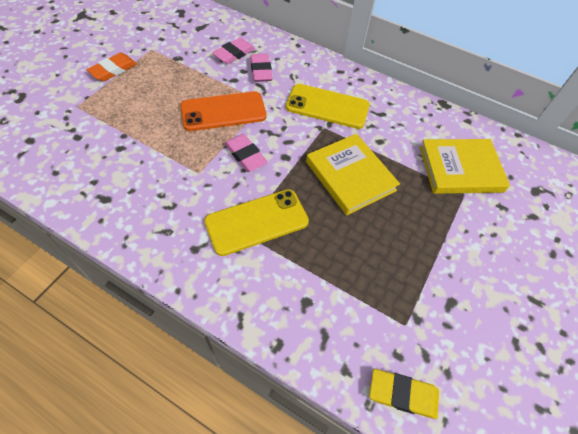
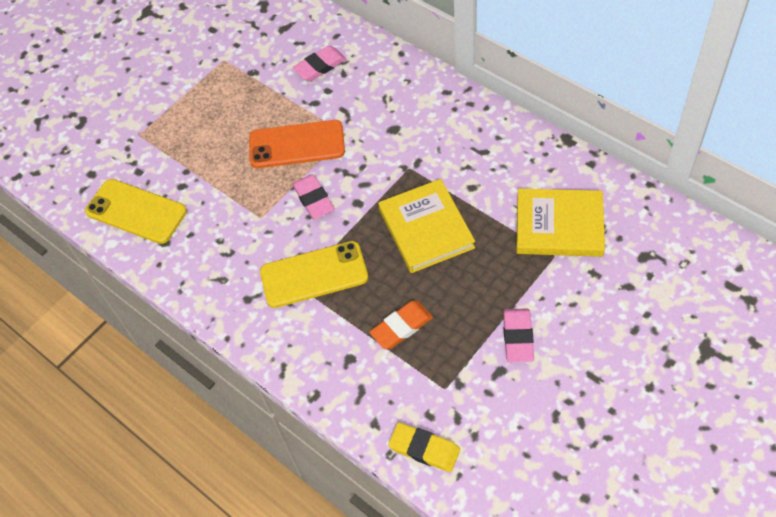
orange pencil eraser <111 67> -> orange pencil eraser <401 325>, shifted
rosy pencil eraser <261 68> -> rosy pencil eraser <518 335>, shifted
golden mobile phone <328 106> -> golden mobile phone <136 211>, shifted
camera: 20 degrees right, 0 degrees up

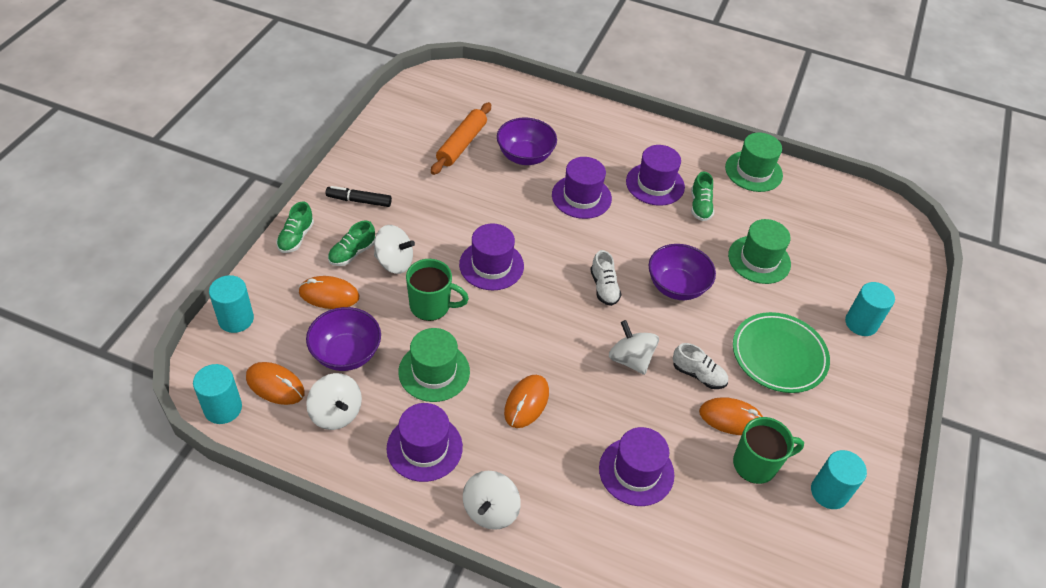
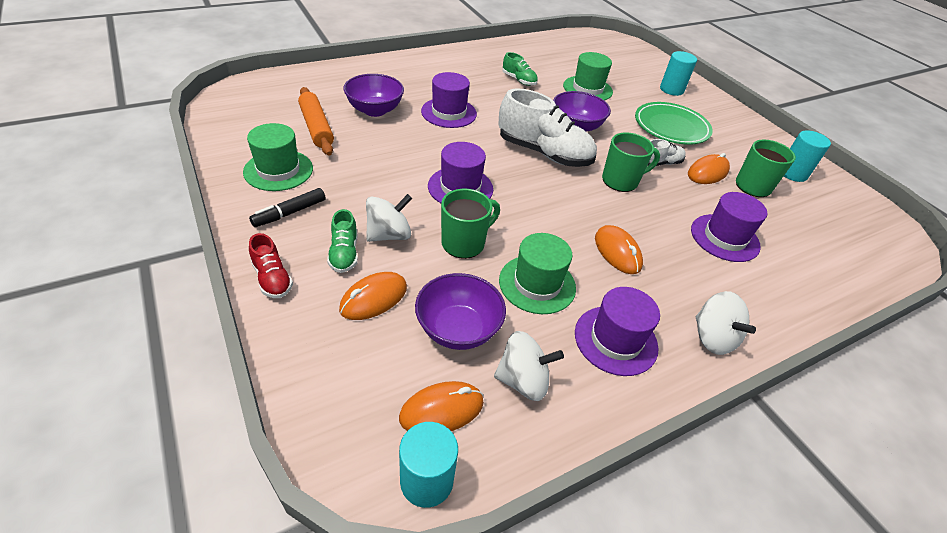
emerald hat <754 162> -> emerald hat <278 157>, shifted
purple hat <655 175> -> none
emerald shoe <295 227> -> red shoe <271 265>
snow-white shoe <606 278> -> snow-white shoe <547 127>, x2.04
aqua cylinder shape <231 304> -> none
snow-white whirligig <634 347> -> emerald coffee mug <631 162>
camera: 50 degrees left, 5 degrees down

^^^^^^^^^^^^^^^^

_PROMPT_
Return every line of the records in which the word "emerald" is found.

_REPLY_
emerald hat <754 162> -> emerald hat <278 157>, shifted
emerald shoe <295 227> -> red shoe <271 265>
snow-white whirligig <634 347> -> emerald coffee mug <631 162>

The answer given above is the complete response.